- MATERIAL PROVIDED:
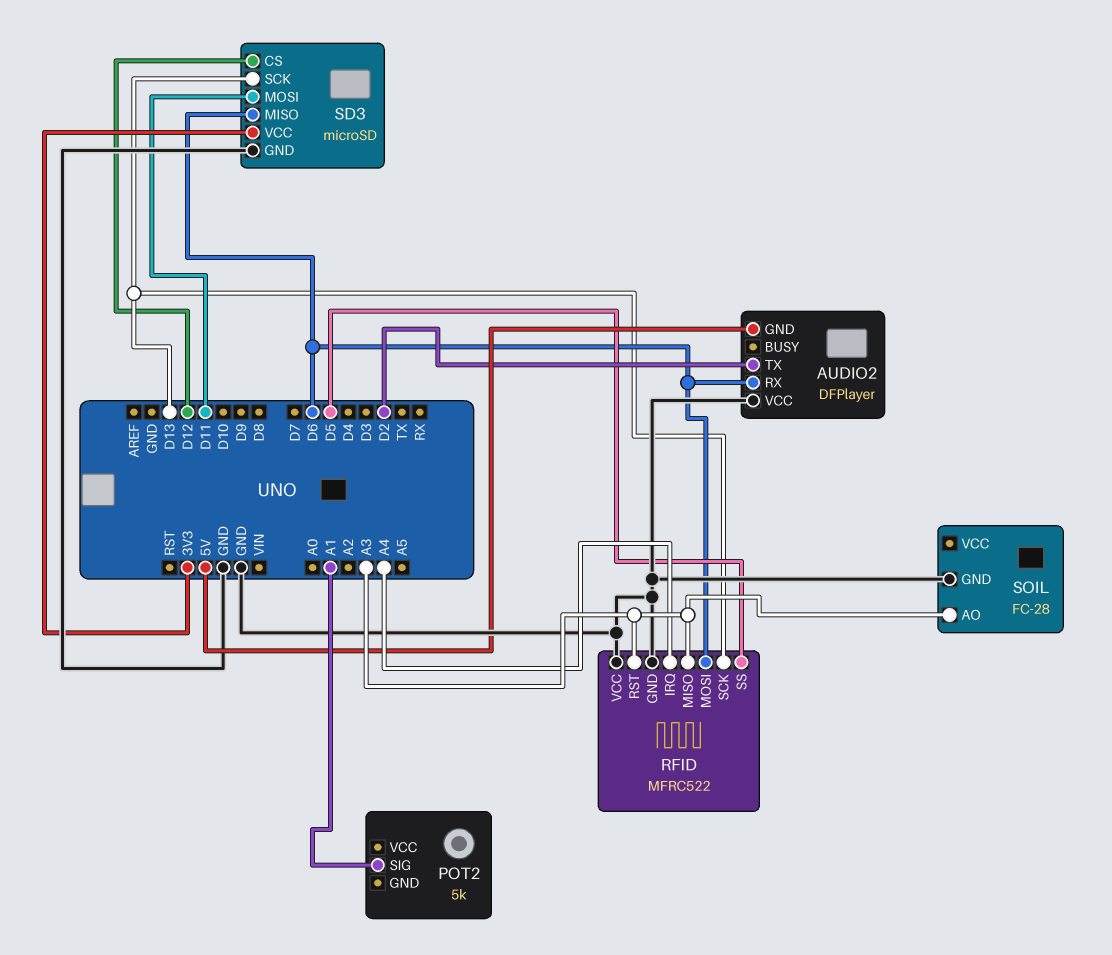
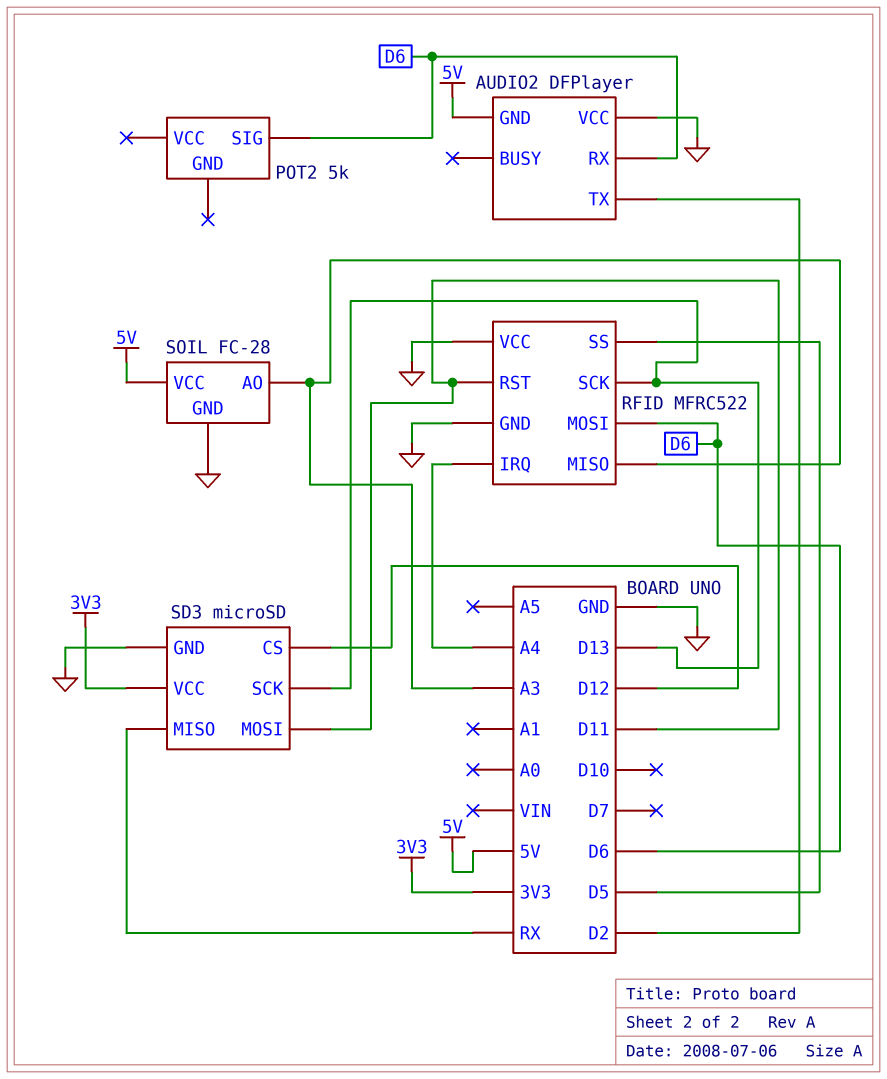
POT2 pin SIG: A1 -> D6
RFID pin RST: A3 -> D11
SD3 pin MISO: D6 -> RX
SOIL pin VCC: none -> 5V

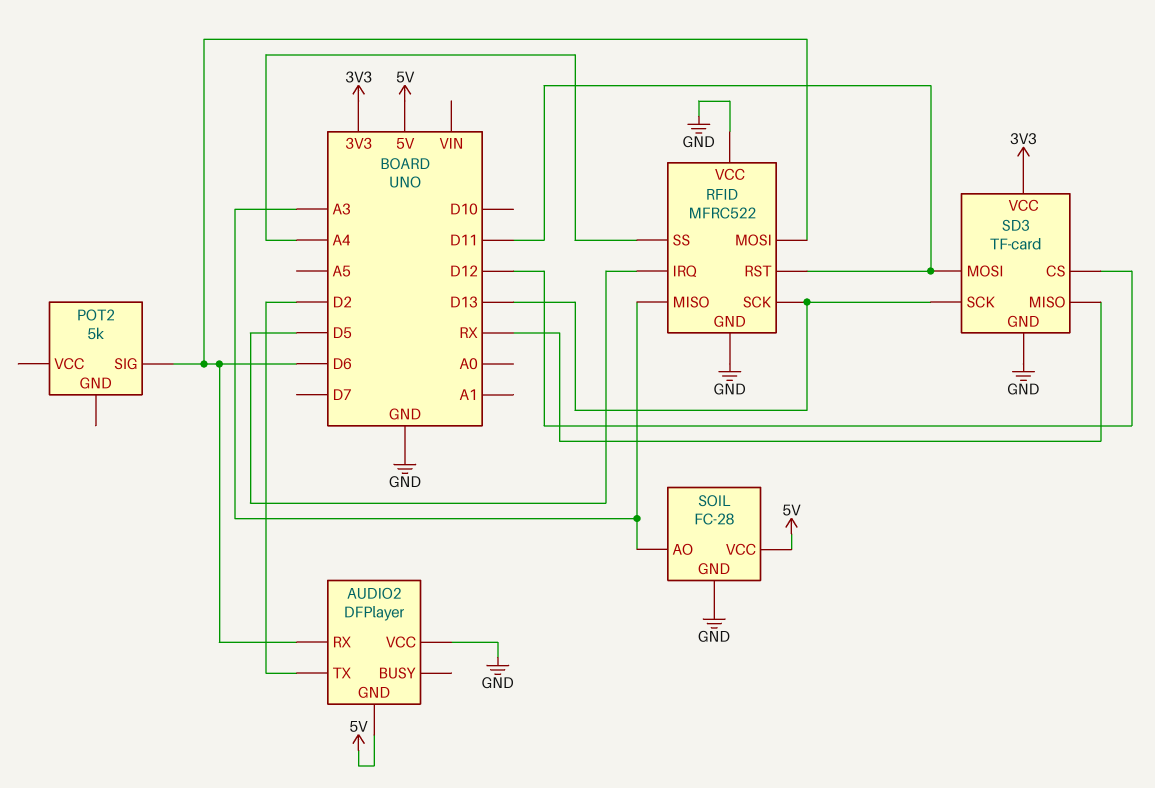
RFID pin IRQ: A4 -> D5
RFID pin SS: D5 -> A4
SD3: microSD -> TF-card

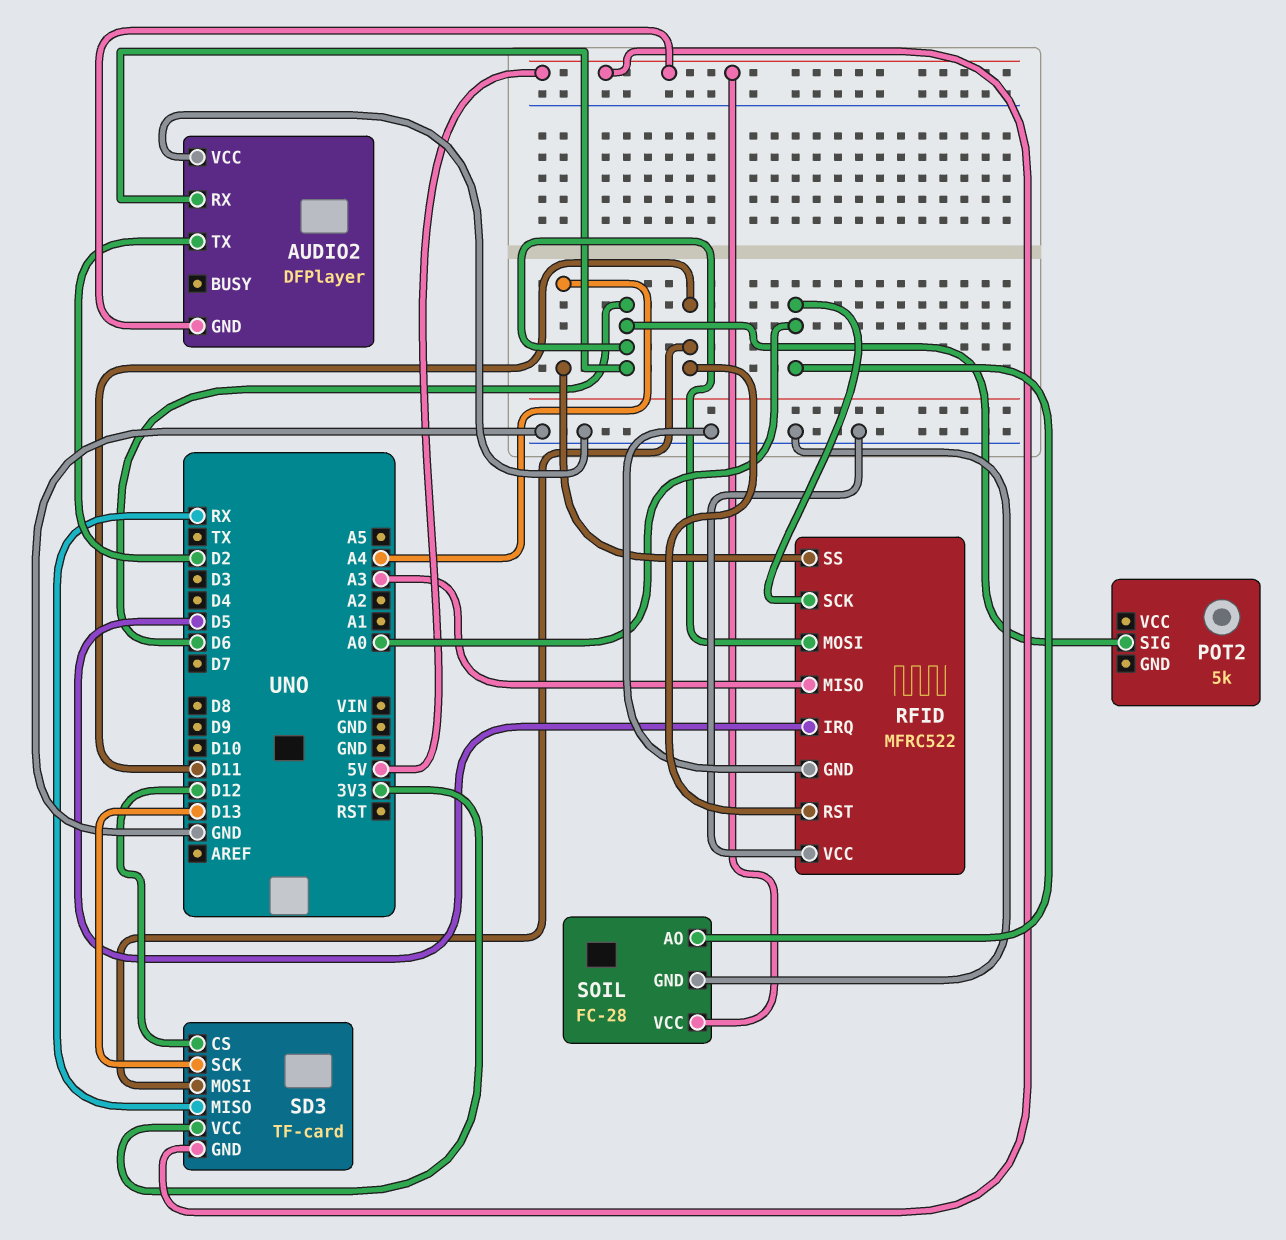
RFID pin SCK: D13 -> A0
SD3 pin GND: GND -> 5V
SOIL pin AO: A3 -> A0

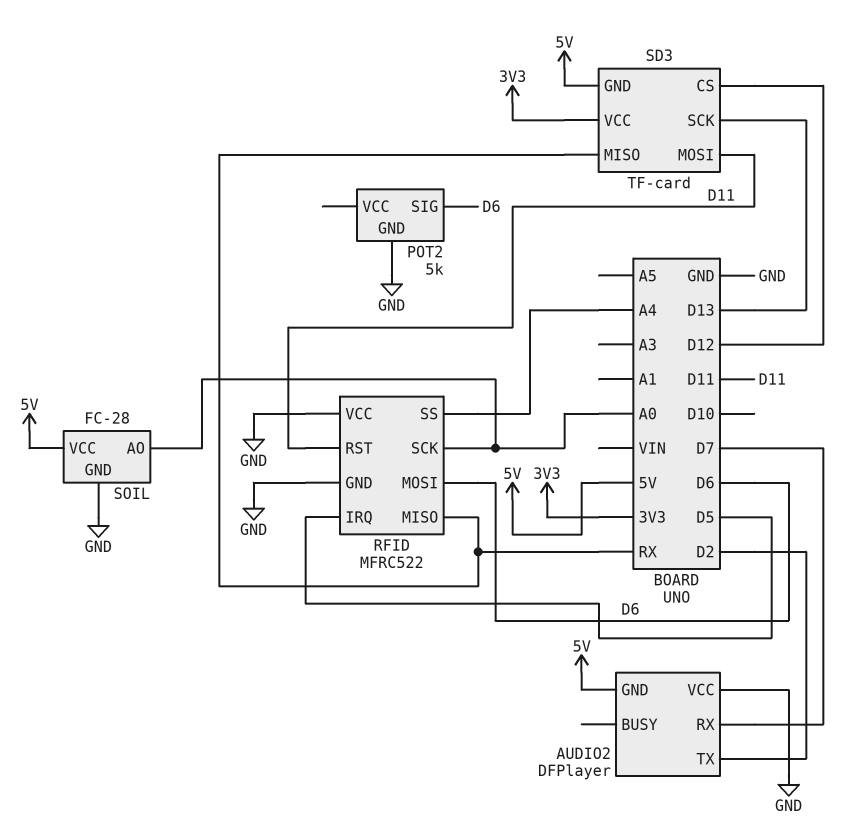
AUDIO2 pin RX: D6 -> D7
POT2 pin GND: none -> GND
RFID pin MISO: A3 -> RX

--

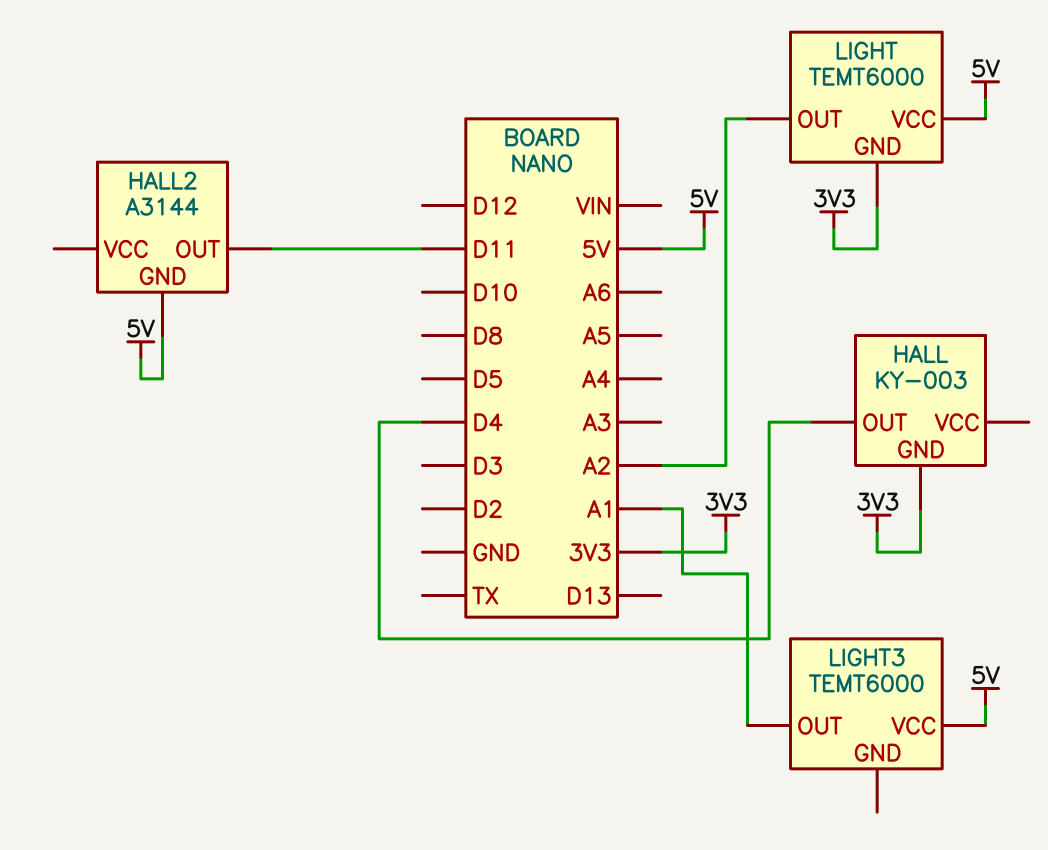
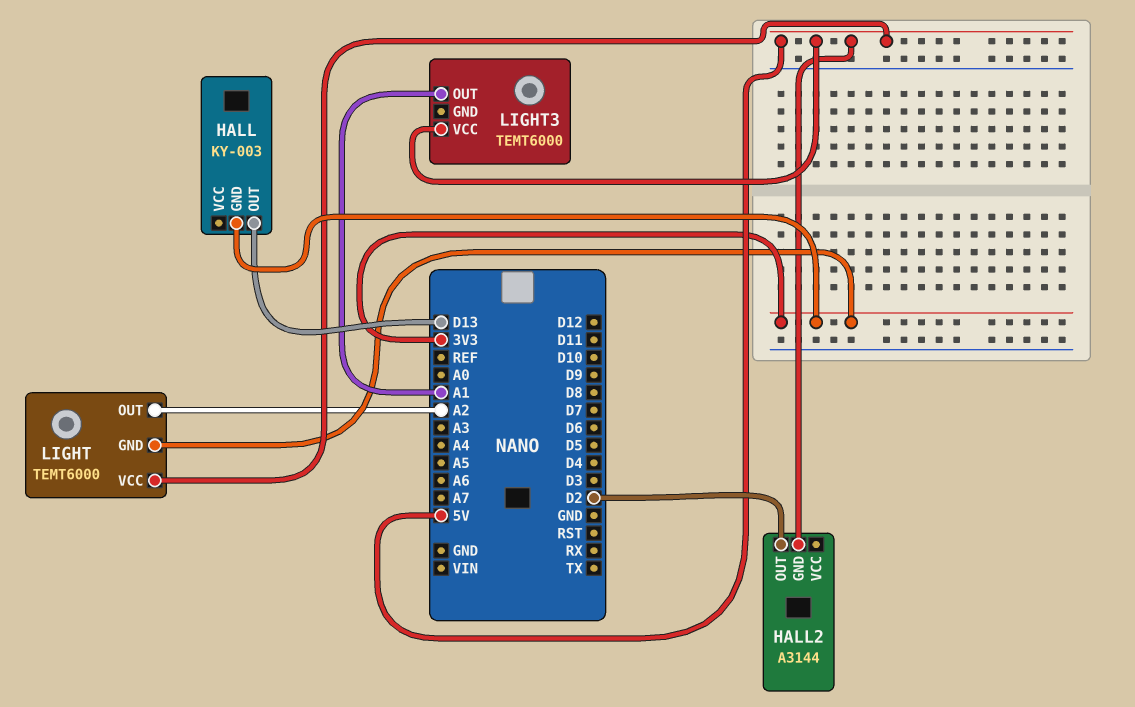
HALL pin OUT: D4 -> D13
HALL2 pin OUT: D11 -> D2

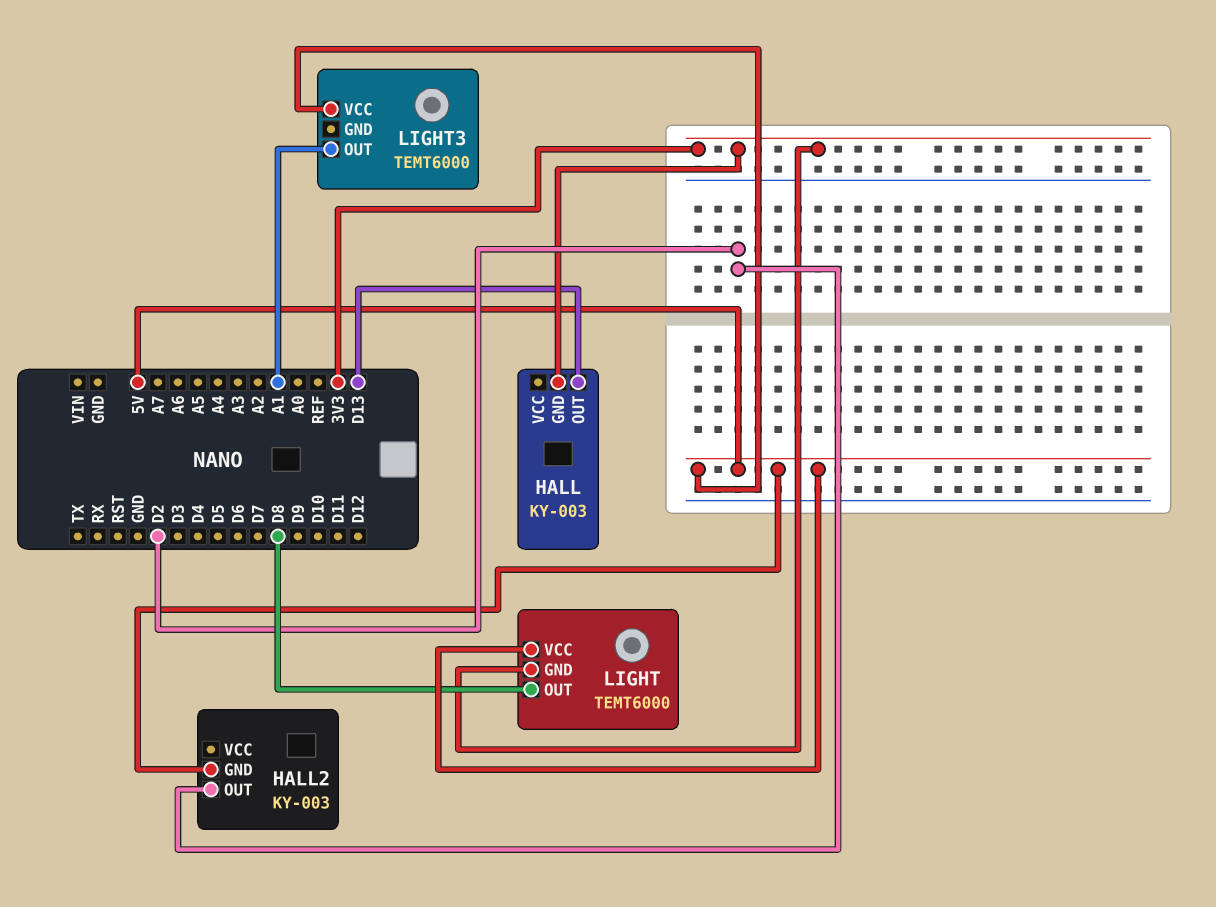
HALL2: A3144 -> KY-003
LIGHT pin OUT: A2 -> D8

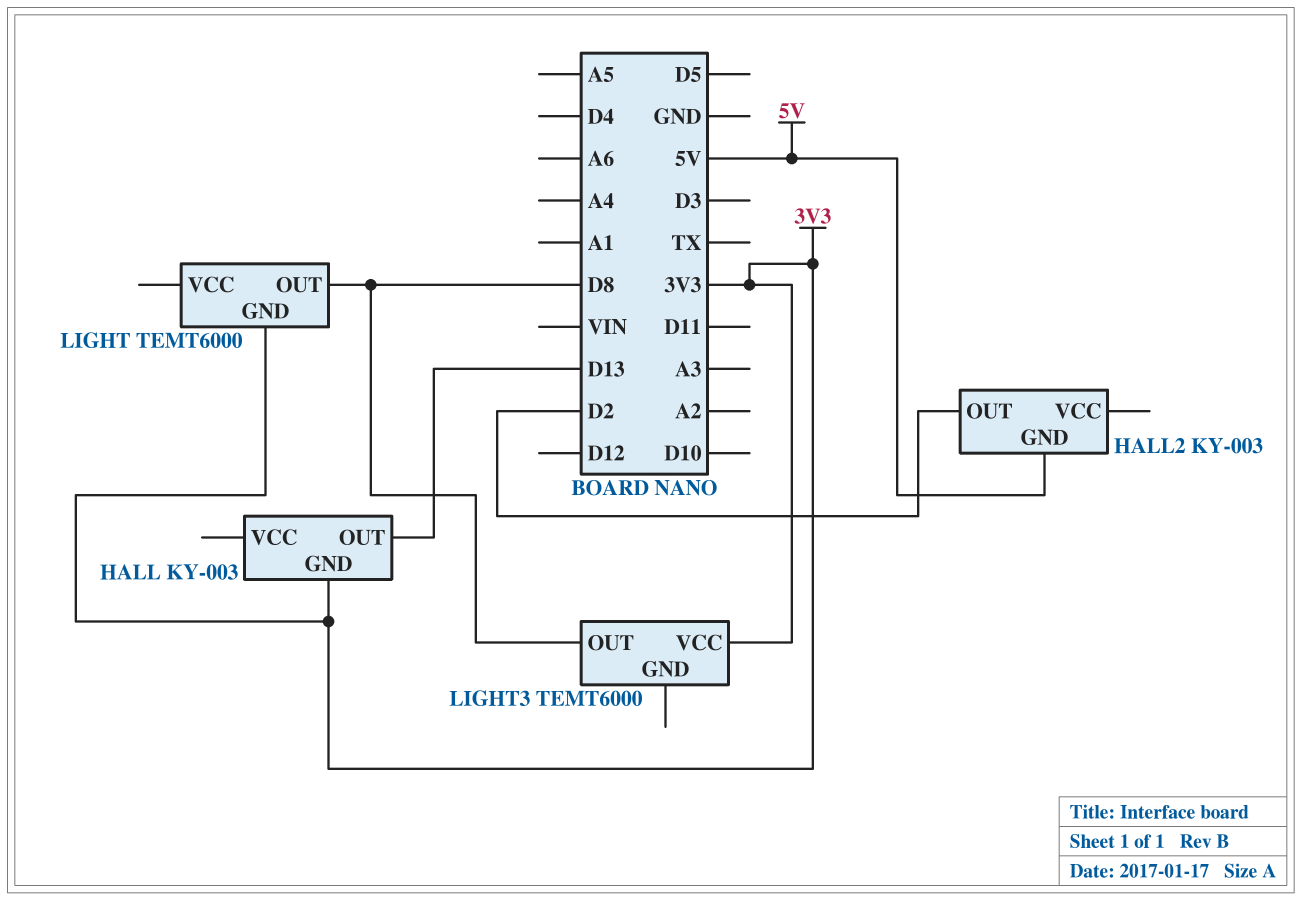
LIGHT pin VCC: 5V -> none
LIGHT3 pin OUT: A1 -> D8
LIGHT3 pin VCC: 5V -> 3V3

- AIM OF THE TASK: In the entries above, find the line containing "SD3: microSD -> TF-card" and the line containing "RFID pin MISO: A3 -> RX", then copy both and every line between them exactly, without any picture.

- TASK RESULT:
SD3: microSD -> TF-card

RFID pin SCK: D13 -> A0
SD3 pin GND: GND -> 5V
SOIL pin AO: A3 -> A0

AUDIO2 pin RX: D6 -> D7
POT2 pin GND: none -> GND
RFID pin MISO: A3 -> RX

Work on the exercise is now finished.